Working data:
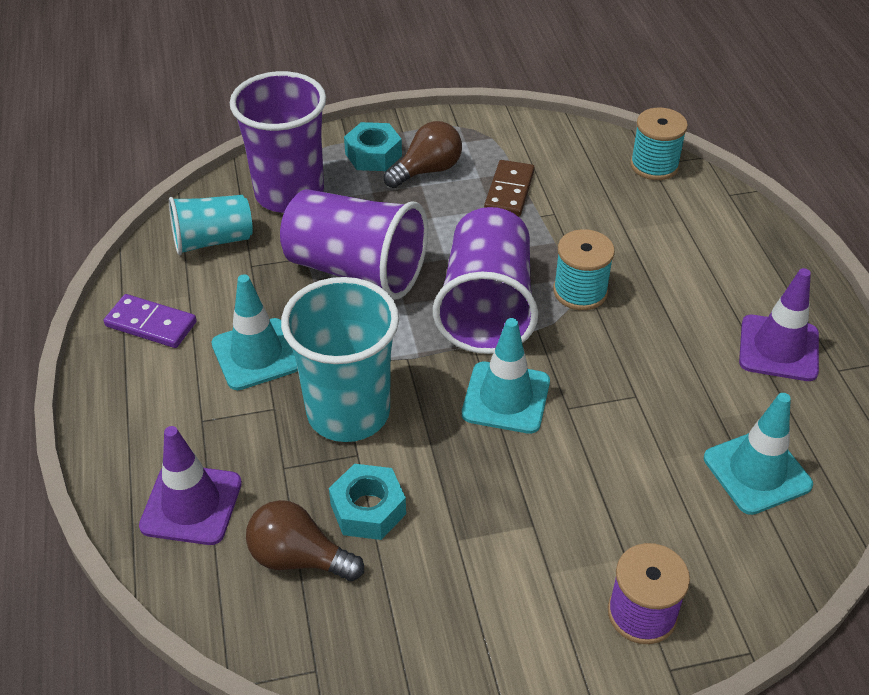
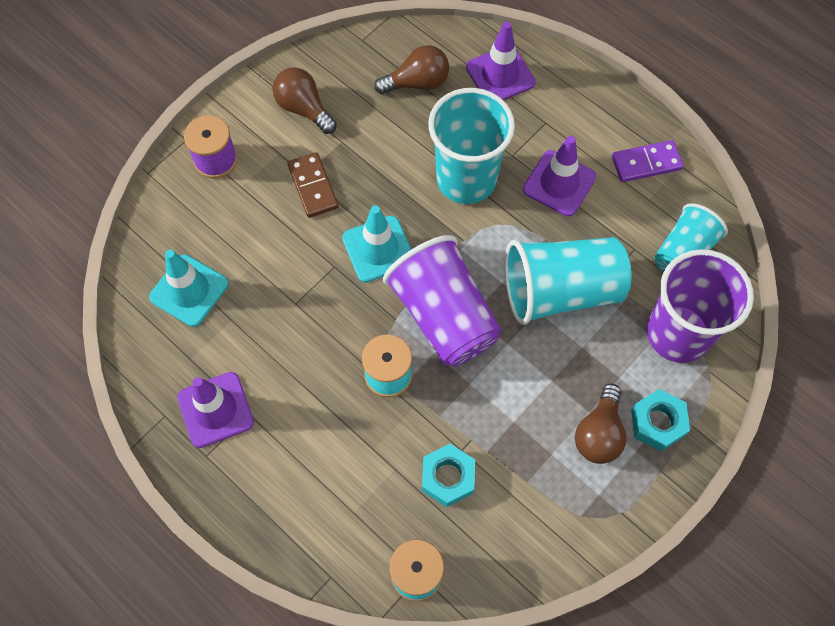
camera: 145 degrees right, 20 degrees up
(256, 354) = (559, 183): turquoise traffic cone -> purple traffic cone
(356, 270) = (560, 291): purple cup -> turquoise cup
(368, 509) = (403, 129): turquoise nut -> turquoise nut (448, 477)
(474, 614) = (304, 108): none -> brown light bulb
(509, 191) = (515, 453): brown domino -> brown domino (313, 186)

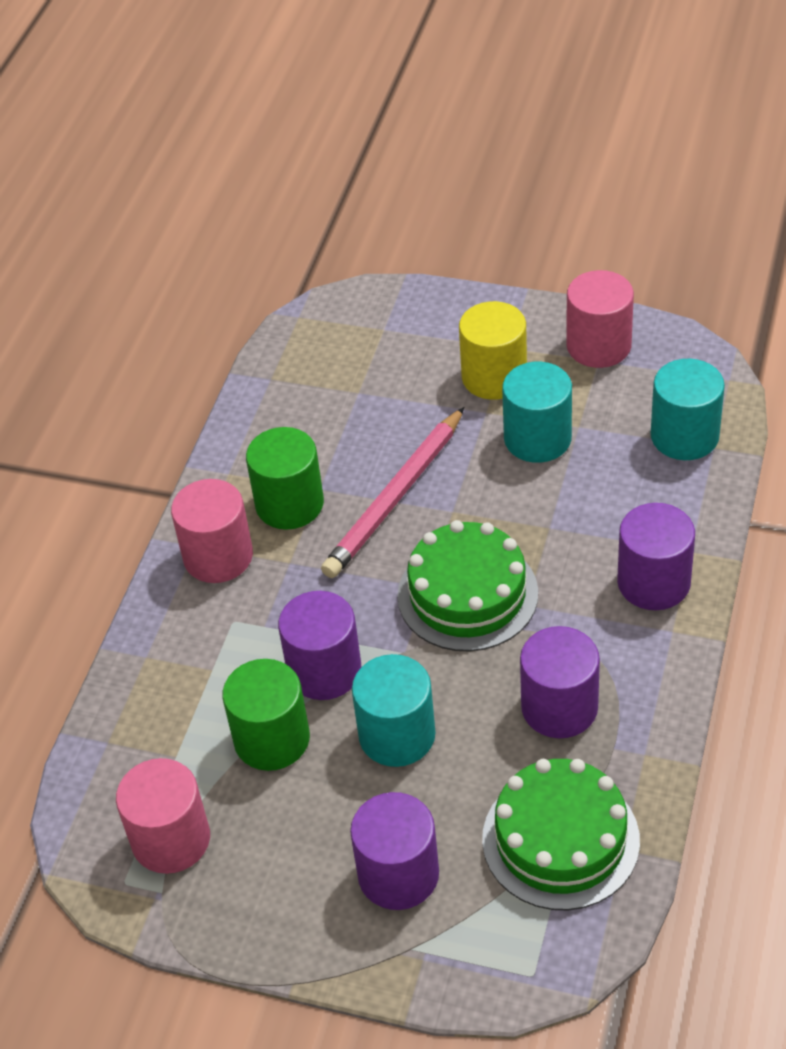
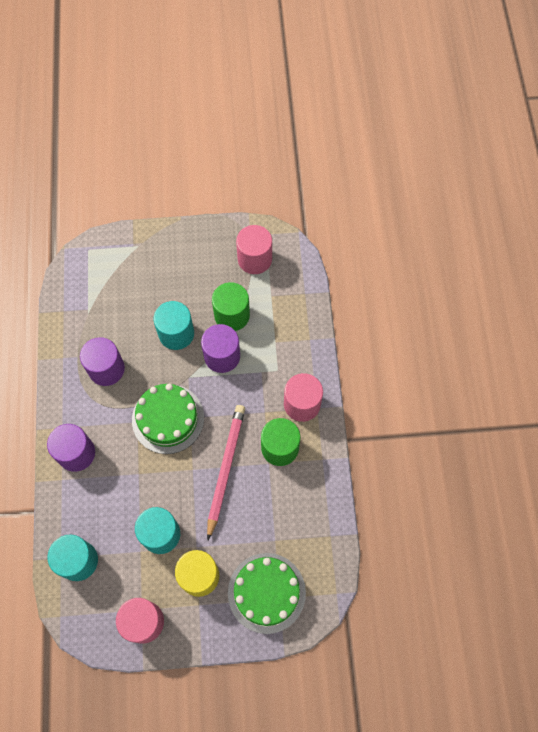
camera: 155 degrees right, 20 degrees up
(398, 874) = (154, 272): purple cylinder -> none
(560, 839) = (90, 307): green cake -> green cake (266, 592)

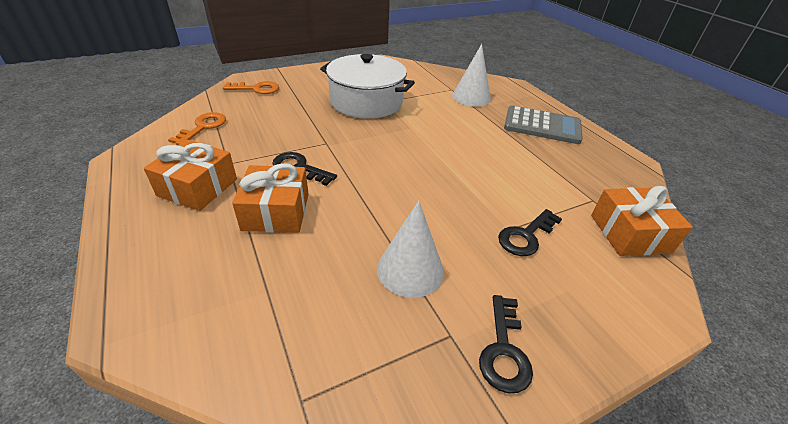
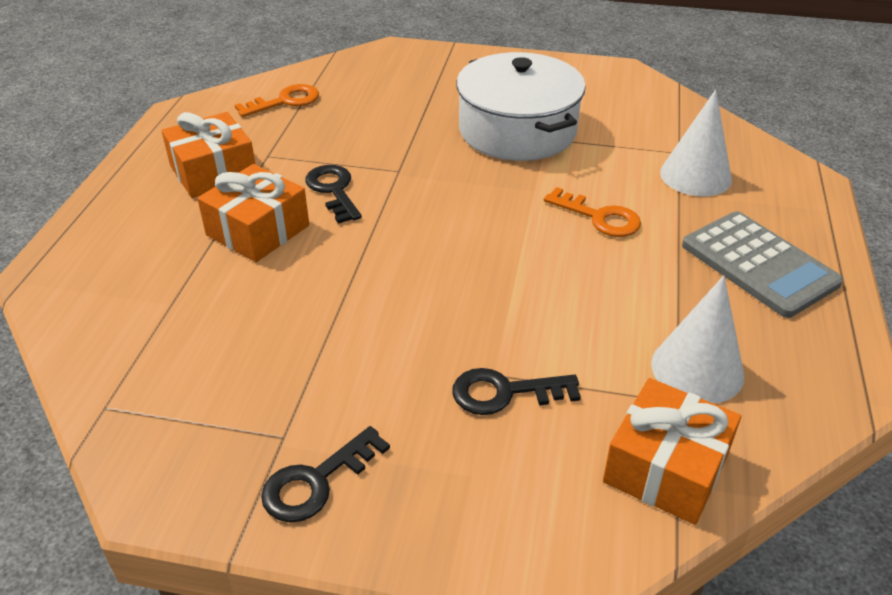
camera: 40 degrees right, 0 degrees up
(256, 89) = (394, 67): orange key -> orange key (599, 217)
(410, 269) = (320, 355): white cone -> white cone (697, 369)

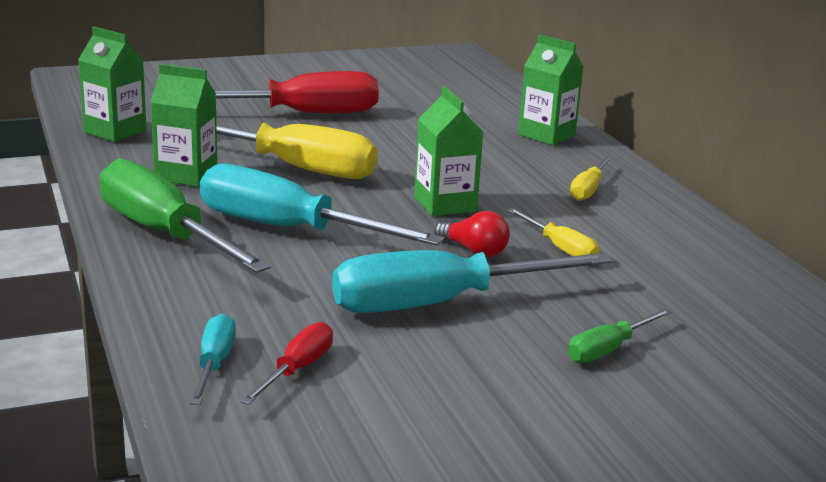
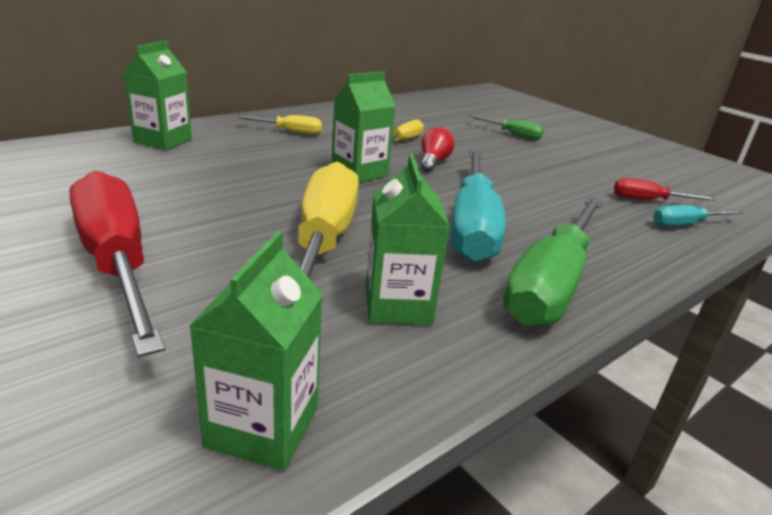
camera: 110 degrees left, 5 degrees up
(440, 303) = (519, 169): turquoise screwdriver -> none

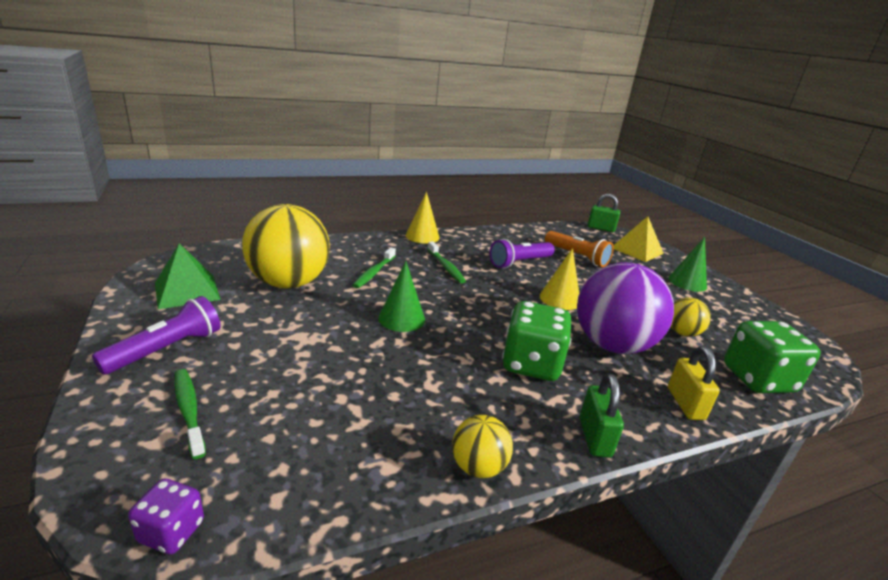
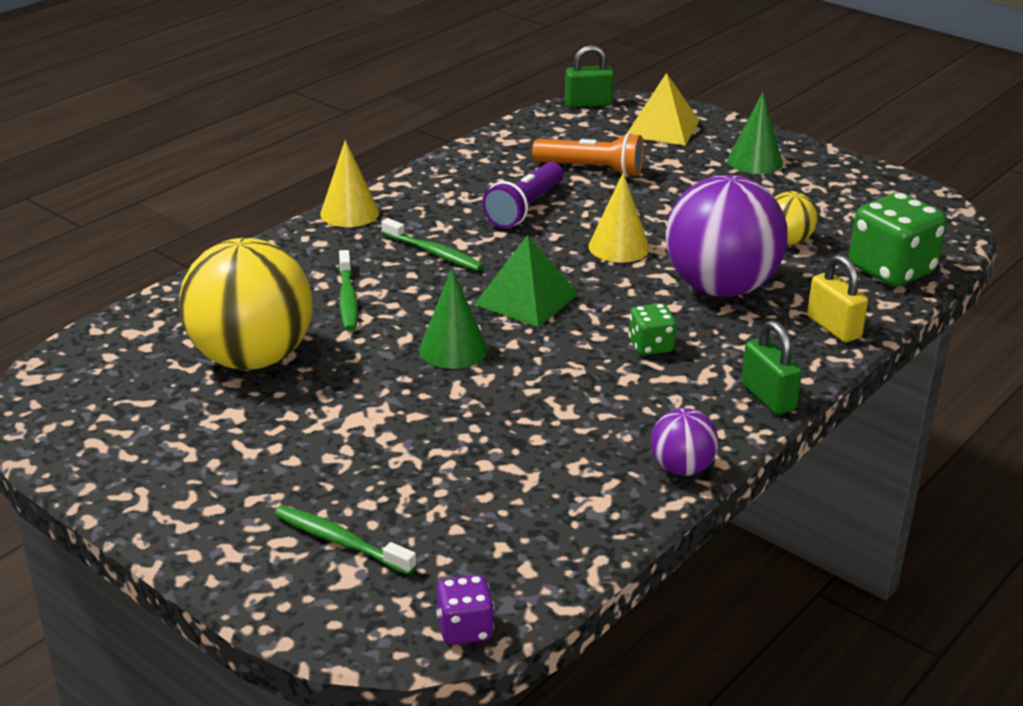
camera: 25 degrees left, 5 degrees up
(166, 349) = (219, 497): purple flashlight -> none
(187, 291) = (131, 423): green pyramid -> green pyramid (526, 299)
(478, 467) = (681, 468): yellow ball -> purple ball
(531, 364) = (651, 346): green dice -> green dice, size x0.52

Exercise requirements:
Please give the records again word for word, omitting all images.

Problem solution:
camera: 145 degrees right, 20 degrees up
(256, 354) = (559, 183): turquoise traffic cone -> purple traffic cone
(356, 270) = (560, 291): purple cup -> turquoise cup
(368, 509) = (403, 129): turquoise nut -> turquoise nut (448, 477)
(474, 614) = (304, 108): none -> brown light bulb
(509, 191) = (515, 453): brown domino -> brown domino (313, 186)

camera: 155 degrees right, 20 degrees up
(398, 874) = (154, 272): purple cylinder -> none
(560, 839) = (90, 307): green cake -> green cake (266, 592)

camera: 40 degrees right, 0 degrees up
(256, 89) = (394, 67): orange key -> orange key (599, 217)
(410, 269) = (320, 355): white cone -> white cone (697, 369)

camera: 110 degrees left, 5 degrees up
(440, 303) = (519, 169): turquoise screwdriver -> none

camera: 25 degrees left, 5 degrees up
(166, 349) = (219, 497): purple flashlight -> none
(187, 291) = (131, 423): green pyramid -> green pyramid (526, 299)
(478, 467) = (681, 468): yellow ball -> purple ball
(531, 364) = (651, 346): green dice -> green dice, size x0.52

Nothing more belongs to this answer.